Which lines in the records below hold the word "left"? Copy each of them.

= Information shown =
Segment Open
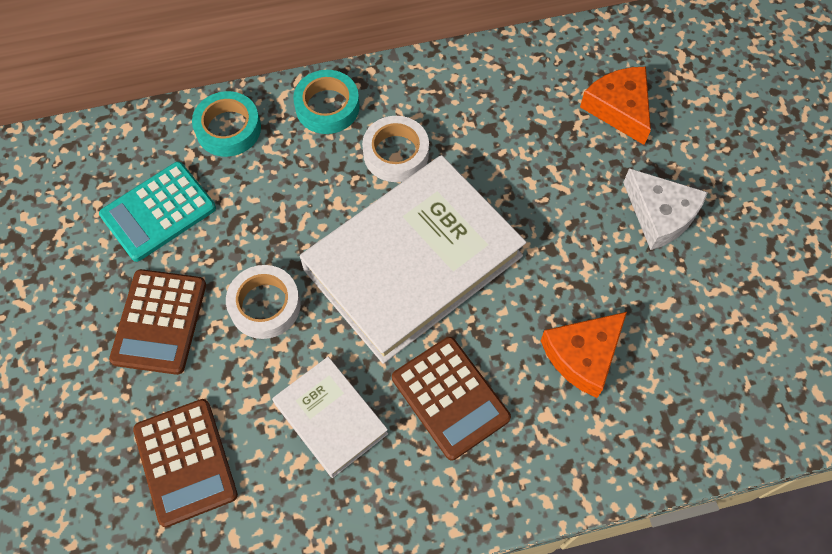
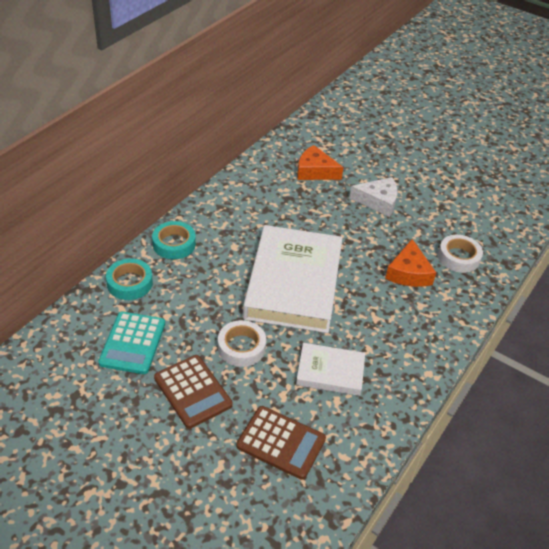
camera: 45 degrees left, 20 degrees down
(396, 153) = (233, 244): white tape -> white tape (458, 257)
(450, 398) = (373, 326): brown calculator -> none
Segment Closed
Segment Open
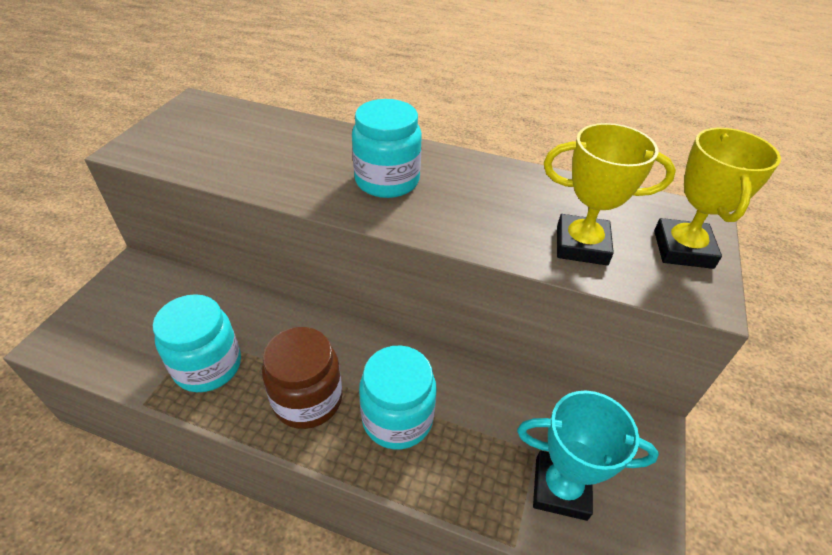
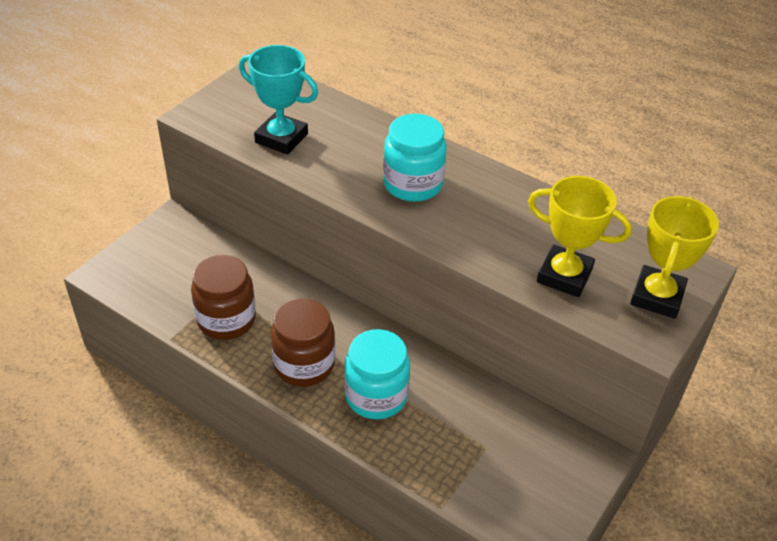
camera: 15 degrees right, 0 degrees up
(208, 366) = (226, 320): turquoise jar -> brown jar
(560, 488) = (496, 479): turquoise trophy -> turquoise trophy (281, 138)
Segment Closed
Segment Open
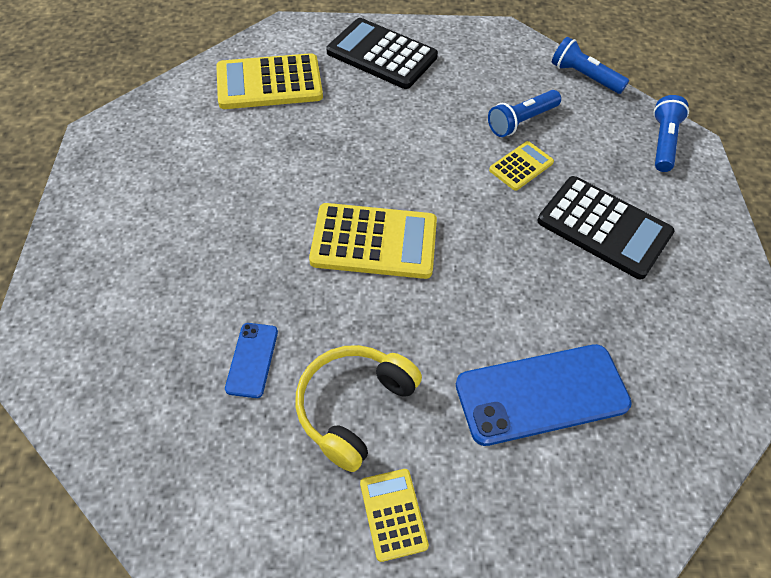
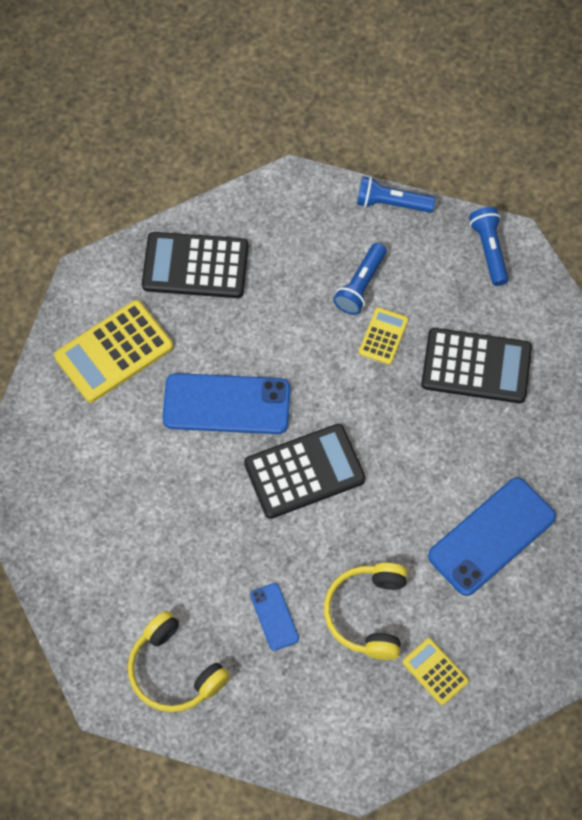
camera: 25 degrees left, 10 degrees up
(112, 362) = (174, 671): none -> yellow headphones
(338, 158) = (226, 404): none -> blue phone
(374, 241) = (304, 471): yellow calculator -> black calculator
Segment Closed
= Expected answer =
camera: 45 degrees left, 20 degrees down
camera: 25 degrees left, 10 degrees up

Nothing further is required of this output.